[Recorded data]
********
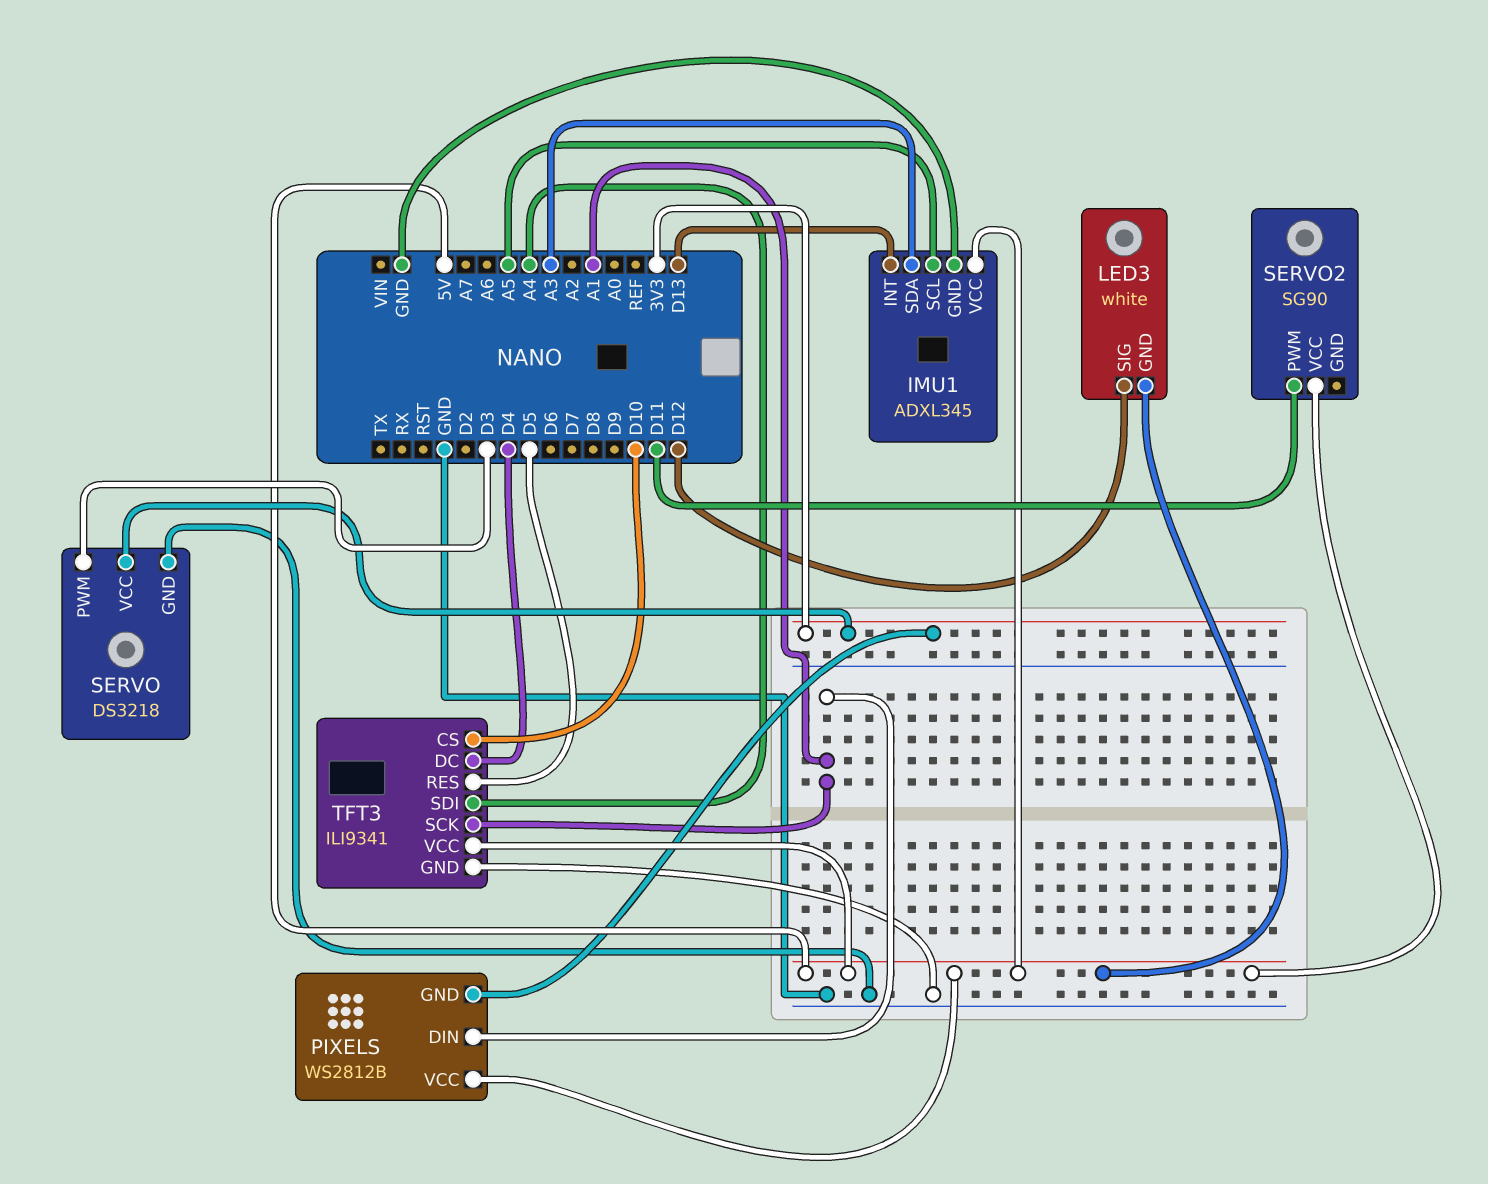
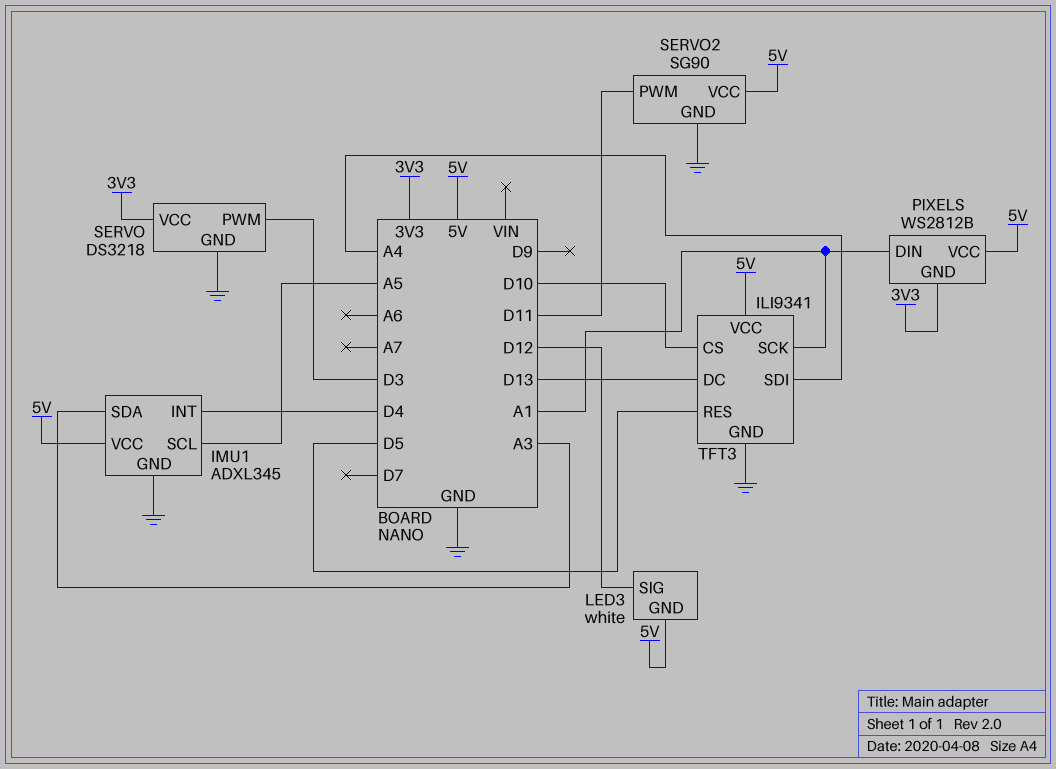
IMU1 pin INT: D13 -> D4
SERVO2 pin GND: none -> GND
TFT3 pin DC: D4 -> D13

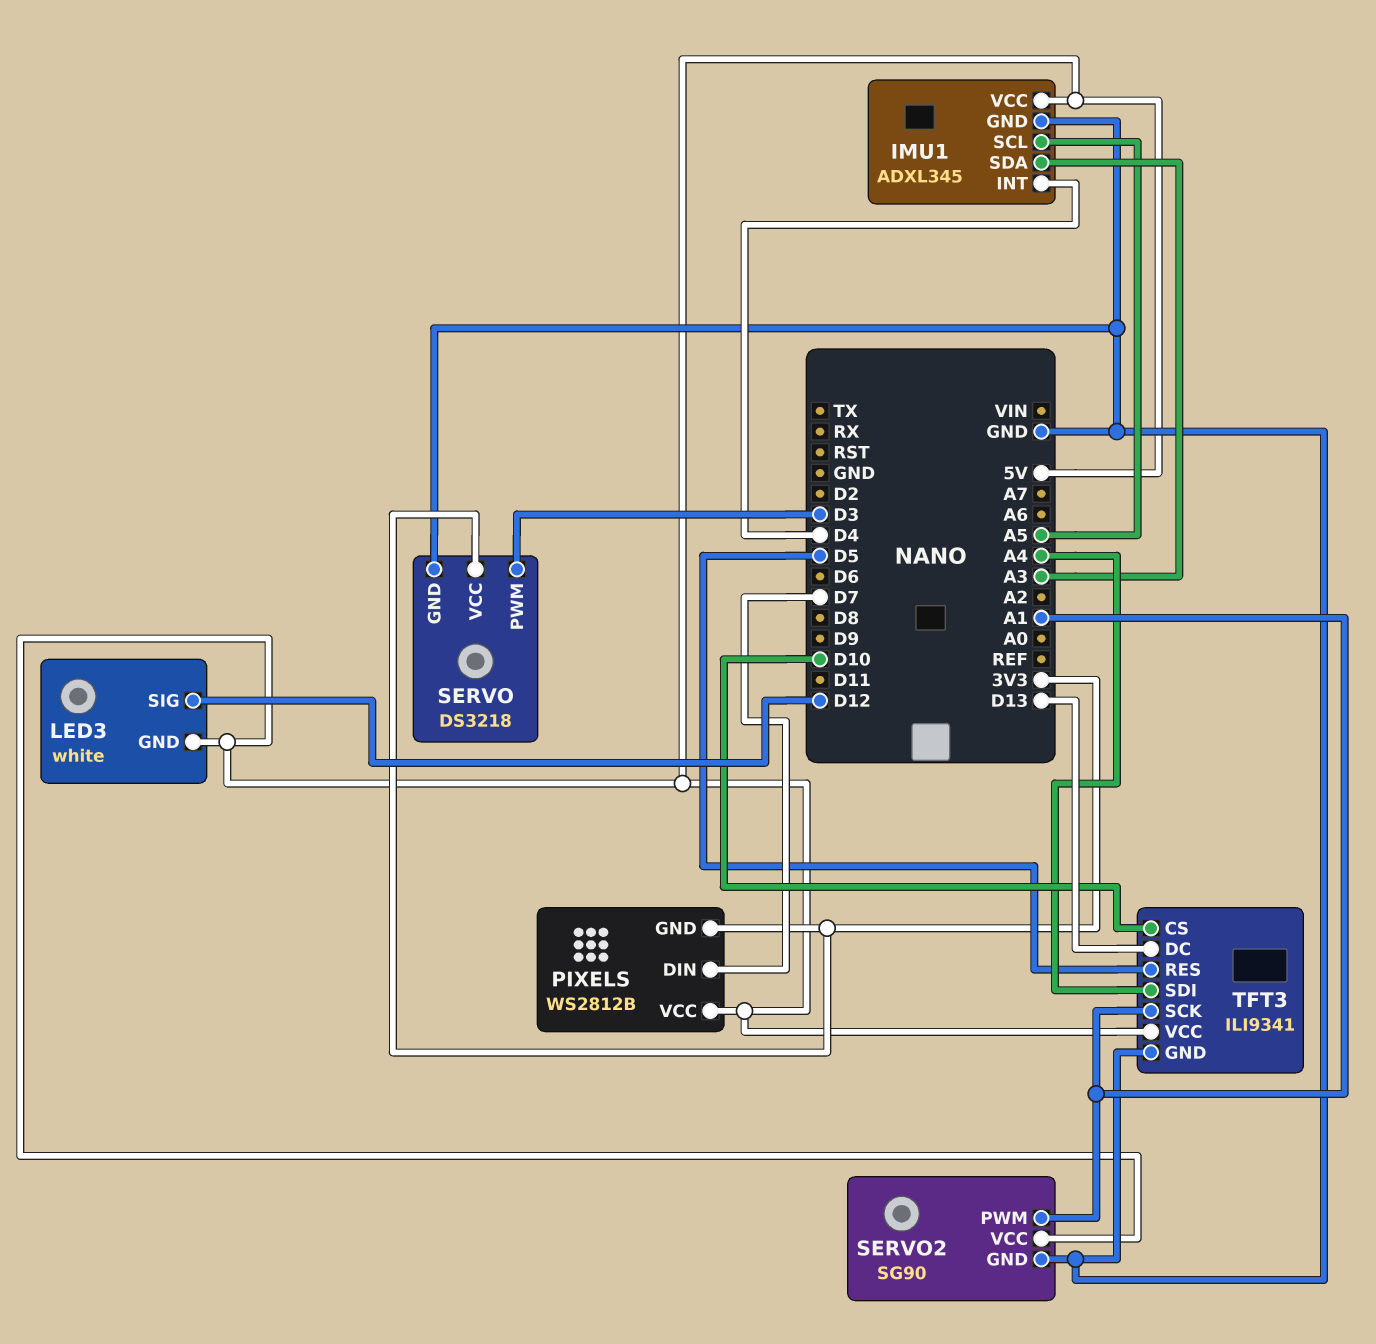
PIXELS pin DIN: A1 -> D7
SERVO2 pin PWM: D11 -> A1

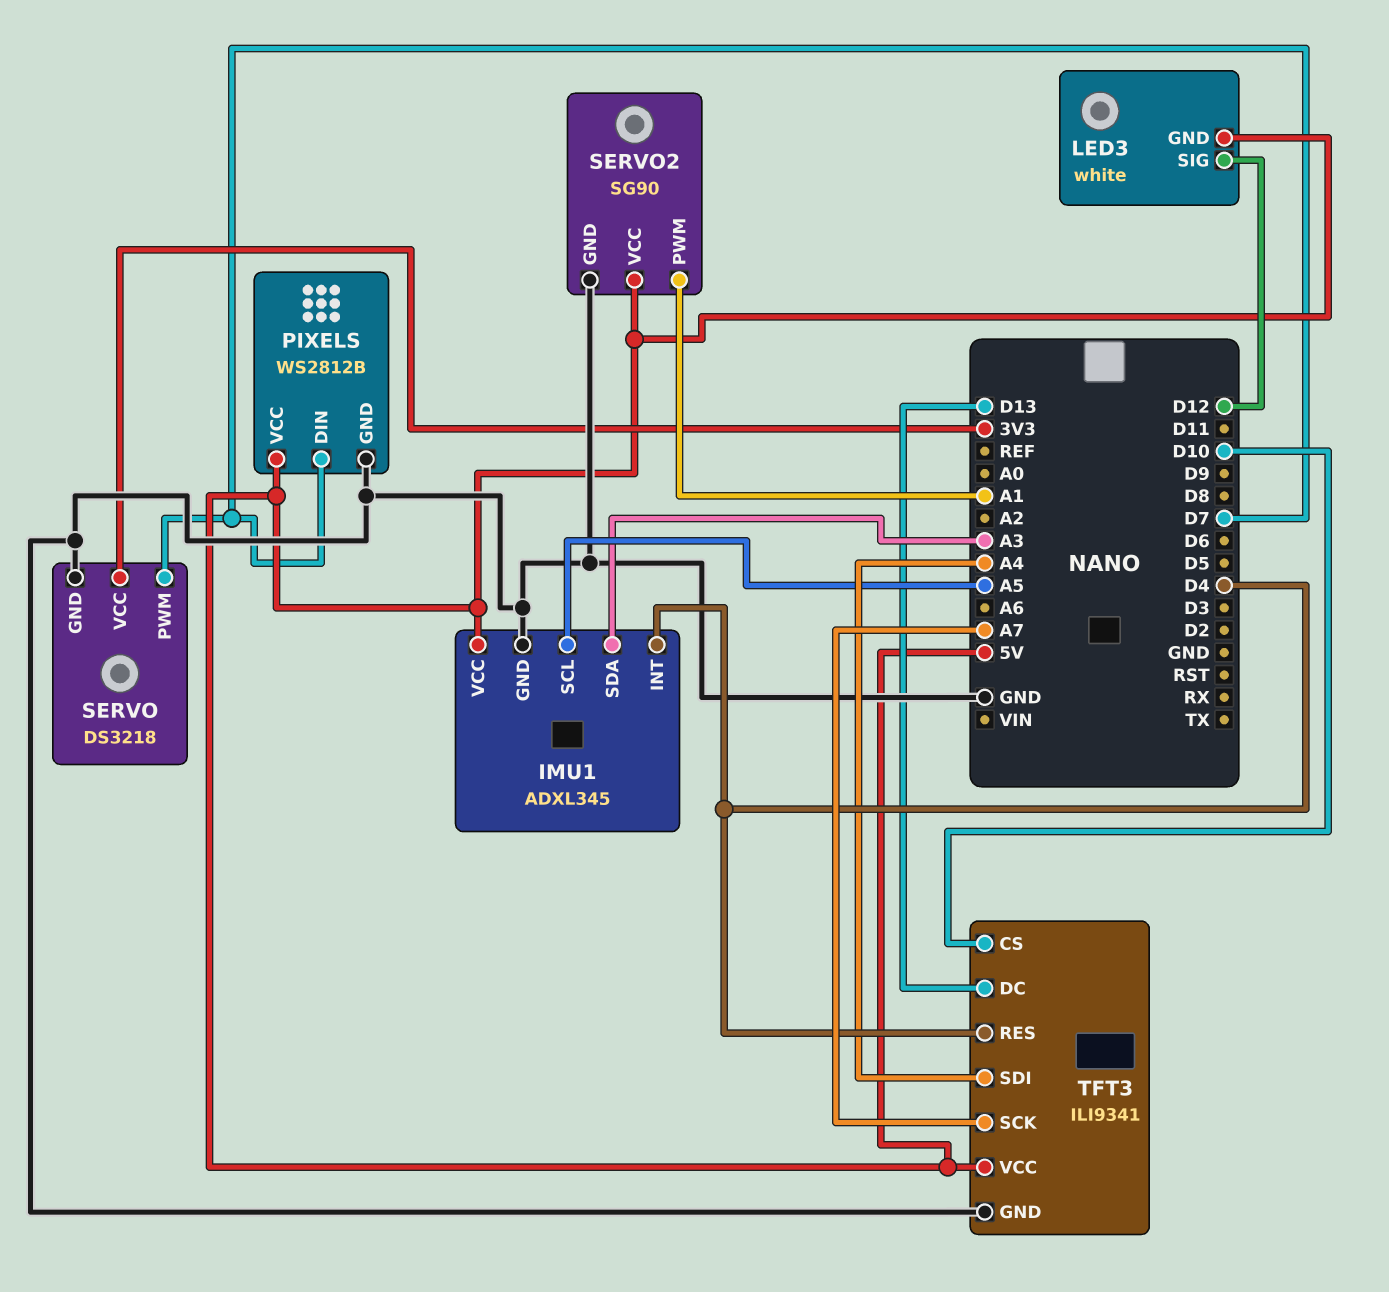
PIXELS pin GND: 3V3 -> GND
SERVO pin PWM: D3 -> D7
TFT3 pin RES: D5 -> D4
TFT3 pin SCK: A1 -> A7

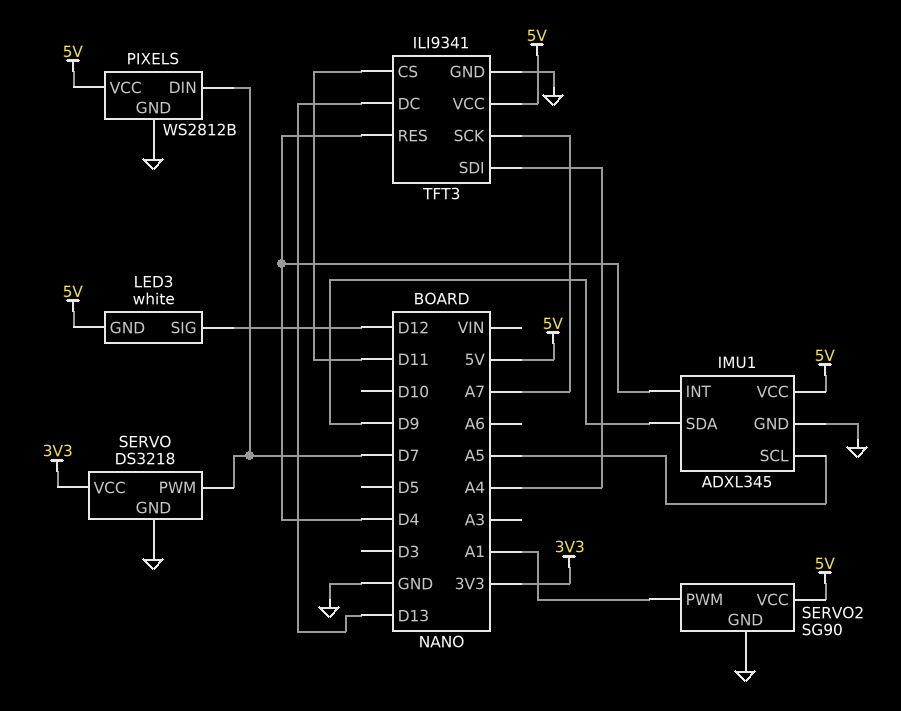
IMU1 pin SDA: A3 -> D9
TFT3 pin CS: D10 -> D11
********
What you return must be the entries above, exactly as they appear, without any pictures.

▶ **Problem solution**
IMU1 pin INT: D13 -> D4
SERVO2 pin GND: none -> GND
TFT3 pin DC: D4 -> D13

PIXELS pin DIN: A1 -> D7
SERVO2 pin PWM: D11 -> A1

PIXELS pin GND: 3V3 -> GND
SERVO pin PWM: D3 -> D7
TFT3 pin RES: D5 -> D4
TFT3 pin SCK: A1 -> A7

IMU1 pin SDA: A3 -> D9
TFT3 pin CS: D10 -> D11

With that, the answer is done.